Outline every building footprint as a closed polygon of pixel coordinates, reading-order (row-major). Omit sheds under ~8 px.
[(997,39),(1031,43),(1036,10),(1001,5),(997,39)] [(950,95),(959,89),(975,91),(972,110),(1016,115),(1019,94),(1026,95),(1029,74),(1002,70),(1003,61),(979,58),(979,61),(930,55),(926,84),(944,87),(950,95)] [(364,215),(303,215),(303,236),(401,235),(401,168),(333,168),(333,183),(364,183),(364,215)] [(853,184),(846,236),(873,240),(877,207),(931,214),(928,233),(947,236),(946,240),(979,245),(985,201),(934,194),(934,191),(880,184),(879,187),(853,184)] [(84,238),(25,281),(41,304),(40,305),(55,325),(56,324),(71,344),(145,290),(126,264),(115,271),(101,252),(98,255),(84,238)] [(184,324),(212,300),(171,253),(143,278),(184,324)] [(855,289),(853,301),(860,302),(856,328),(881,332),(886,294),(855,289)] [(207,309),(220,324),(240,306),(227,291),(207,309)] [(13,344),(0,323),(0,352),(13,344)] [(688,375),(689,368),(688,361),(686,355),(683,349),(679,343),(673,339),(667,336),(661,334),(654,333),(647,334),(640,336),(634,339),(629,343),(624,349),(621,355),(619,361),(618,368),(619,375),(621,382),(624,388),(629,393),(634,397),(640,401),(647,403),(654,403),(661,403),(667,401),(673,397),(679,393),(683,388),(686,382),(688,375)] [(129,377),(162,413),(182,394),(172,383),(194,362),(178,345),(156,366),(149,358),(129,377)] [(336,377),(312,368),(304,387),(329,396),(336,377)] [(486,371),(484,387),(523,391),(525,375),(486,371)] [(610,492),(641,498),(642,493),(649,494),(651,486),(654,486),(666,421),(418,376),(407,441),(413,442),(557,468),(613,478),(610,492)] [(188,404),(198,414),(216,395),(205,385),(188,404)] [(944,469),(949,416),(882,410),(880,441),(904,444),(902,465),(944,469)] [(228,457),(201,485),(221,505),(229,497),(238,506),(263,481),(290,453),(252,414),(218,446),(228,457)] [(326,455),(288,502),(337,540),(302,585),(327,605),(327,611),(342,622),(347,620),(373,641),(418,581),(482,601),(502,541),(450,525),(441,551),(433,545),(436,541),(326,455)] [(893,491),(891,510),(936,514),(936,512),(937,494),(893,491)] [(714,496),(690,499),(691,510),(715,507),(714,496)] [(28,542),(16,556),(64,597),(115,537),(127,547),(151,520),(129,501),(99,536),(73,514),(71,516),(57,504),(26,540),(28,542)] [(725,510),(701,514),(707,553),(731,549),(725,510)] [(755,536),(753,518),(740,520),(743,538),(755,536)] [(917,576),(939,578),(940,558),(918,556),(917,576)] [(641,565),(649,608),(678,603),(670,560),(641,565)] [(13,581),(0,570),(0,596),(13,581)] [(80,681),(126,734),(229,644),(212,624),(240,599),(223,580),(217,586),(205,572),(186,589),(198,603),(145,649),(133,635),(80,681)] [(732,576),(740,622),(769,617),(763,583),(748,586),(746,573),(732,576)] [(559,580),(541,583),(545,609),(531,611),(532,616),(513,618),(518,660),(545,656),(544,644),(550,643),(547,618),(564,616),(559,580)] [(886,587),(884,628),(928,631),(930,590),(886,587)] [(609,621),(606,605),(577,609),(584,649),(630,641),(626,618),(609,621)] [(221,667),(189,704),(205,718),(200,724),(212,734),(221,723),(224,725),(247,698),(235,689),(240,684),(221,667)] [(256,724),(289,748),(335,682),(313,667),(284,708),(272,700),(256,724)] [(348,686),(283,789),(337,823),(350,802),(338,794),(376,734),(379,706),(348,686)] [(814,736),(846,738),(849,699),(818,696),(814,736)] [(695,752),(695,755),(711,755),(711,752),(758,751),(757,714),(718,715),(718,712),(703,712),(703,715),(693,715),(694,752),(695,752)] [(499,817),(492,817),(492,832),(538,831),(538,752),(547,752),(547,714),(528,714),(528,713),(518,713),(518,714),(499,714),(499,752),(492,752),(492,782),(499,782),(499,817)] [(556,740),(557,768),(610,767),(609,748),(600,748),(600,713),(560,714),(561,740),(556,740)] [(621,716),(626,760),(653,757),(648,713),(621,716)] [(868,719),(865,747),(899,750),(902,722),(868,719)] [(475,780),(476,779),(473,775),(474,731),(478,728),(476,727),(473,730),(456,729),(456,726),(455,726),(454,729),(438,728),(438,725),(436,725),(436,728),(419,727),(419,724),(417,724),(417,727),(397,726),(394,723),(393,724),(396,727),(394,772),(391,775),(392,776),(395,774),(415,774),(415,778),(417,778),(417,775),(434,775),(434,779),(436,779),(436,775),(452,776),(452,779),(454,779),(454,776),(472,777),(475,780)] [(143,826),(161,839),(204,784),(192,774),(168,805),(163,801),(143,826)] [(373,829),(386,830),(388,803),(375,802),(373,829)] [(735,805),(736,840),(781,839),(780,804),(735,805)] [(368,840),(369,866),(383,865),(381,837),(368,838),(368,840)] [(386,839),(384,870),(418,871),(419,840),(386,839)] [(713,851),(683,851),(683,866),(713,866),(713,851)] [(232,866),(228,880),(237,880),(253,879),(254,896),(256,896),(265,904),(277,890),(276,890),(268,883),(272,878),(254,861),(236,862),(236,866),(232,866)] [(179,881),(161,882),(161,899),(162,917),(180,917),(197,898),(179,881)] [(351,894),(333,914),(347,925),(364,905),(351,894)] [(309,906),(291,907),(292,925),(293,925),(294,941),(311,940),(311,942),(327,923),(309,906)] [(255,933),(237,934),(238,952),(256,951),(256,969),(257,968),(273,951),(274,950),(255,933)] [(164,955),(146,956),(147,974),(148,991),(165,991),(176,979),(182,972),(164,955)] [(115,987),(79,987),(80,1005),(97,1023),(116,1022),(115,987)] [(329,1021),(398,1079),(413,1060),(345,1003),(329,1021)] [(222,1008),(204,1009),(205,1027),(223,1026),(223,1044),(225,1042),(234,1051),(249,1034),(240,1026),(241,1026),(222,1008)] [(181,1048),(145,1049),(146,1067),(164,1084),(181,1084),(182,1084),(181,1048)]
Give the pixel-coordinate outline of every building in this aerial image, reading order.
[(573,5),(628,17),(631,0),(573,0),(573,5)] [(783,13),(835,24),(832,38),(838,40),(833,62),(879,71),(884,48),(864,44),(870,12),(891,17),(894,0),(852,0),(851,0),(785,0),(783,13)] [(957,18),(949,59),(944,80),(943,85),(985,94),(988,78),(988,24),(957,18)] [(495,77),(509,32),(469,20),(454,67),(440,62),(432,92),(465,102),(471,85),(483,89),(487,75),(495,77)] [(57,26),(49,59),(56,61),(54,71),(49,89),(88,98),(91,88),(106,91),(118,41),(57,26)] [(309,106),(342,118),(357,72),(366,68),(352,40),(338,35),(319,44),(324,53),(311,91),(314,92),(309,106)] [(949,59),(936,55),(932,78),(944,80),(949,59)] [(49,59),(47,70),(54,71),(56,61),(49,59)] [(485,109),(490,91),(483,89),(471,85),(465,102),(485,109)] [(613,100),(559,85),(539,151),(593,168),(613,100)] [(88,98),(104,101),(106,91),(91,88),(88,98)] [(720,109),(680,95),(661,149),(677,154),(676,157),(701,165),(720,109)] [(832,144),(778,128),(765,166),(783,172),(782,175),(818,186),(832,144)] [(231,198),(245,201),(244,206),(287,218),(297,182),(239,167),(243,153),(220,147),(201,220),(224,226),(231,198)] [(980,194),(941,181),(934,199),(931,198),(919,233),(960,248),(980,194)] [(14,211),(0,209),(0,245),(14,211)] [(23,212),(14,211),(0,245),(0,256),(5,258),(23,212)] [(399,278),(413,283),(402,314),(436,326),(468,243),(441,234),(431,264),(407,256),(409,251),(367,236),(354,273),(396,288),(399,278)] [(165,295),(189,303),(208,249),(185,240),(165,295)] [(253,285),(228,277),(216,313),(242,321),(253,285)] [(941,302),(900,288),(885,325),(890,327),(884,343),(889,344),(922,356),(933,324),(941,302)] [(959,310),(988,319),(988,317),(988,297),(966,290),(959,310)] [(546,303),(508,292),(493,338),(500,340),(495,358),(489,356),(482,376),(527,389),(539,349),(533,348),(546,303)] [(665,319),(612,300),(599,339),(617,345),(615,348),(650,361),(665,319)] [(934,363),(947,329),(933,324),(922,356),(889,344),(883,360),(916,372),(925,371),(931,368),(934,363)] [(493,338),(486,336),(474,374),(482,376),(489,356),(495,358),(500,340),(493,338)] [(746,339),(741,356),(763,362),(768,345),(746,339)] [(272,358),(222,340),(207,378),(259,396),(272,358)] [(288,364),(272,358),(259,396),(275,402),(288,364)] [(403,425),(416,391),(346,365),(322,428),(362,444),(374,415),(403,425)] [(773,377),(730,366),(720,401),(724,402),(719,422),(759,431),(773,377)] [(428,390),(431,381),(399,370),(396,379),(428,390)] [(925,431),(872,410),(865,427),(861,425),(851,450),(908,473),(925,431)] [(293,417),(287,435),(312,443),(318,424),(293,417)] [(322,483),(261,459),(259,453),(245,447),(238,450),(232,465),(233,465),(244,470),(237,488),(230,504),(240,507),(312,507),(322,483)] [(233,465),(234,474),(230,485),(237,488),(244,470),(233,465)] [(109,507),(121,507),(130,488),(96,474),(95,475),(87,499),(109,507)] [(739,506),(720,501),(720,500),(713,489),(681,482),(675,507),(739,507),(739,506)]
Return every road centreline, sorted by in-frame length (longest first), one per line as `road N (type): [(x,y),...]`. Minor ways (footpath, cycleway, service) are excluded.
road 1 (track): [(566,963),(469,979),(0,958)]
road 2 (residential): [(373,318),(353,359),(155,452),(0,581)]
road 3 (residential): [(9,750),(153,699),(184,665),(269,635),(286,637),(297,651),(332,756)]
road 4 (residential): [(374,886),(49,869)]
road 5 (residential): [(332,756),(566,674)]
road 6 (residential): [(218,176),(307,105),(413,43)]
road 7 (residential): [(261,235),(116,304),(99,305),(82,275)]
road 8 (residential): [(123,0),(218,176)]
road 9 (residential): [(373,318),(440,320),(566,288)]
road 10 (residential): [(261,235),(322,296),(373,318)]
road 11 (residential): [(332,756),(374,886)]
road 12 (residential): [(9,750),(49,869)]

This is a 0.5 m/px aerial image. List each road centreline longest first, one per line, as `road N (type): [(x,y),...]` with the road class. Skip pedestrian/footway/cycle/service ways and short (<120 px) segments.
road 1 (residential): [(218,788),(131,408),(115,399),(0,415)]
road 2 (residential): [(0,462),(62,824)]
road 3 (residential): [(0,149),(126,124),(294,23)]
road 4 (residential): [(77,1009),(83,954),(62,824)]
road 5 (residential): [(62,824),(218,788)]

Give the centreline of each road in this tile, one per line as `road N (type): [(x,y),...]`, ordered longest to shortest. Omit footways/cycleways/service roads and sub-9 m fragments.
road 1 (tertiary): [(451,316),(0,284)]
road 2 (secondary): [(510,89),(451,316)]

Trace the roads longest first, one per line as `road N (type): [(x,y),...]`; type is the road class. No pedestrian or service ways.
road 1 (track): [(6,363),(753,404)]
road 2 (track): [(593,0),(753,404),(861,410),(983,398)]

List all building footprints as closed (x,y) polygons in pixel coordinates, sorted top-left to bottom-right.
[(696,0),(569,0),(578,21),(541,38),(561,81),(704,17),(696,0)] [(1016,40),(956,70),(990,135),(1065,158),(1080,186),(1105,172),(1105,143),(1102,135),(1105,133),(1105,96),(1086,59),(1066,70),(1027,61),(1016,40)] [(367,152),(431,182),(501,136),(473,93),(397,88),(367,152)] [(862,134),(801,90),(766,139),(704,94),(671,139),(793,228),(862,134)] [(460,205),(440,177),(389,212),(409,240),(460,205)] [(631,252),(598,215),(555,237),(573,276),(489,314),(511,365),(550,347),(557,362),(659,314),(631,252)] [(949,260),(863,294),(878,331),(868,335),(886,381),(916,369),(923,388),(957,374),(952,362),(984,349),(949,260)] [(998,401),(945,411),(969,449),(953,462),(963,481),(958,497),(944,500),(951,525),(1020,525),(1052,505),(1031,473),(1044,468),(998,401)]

▶ **What you need to do**:
Nothing but the lines from the one with "Give the centreline" through the last line of the records above should be retyped, and those word for word.

▶ **The answer**:
Give the centreline of each road in this tile, one per line as `road N (type): [(x,y),...]`, ordered longest to shortest. Omit footways/cycleways/service roads and sub-9 m fragments.
road 1 (tertiary): [(451,316),(0,284)]
road 2 (secondary): [(510,89),(451,316)]

Trace the roads longest first, one per line as `road N (type): [(x,y),...]`; type is the road class. No pedestrian or service ways.
road 1 (track): [(6,363),(753,404)]
road 2 (track): [(593,0),(753,404),(861,410),(983,398)]

List all building footprints as closed (x,y) polygons in pixel coordinates, sorted top-left to bottom-right.
[(696,0),(569,0),(578,21),(541,38),(561,81),(704,17),(696,0)] [(1016,40),(956,70),(990,135),(1065,158),(1080,186),(1105,172),(1105,143),(1102,135),(1105,133),(1105,96),(1086,59),(1066,70),(1027,61),(1016,40)] [(367,152),(431,182),(501,136),(473,93),(397,88),(367,152)] [(862,134),(801,90),(766,139),(704,94),(671,139),(793,228),(862,134)] [(460,205),(440,177),(389,212),(409,240),(460,205)] [(631,252),(598,215),(555,237),(573,276),(489,314),(511,365),(550,347),(557,362),(659,314),(631,252)] [(949,260),(863,294),(878,331),(868,335),(886,381),(916,369),(923,388),(957,374),(952,362),(984,349),(949,260)] [(998,401),(945,411),(969,449),(953,462),(963,481),(958,497),(944,500),(951,525),(1020,525),(1052,505),(1031,473),(1044,468),(998,401)]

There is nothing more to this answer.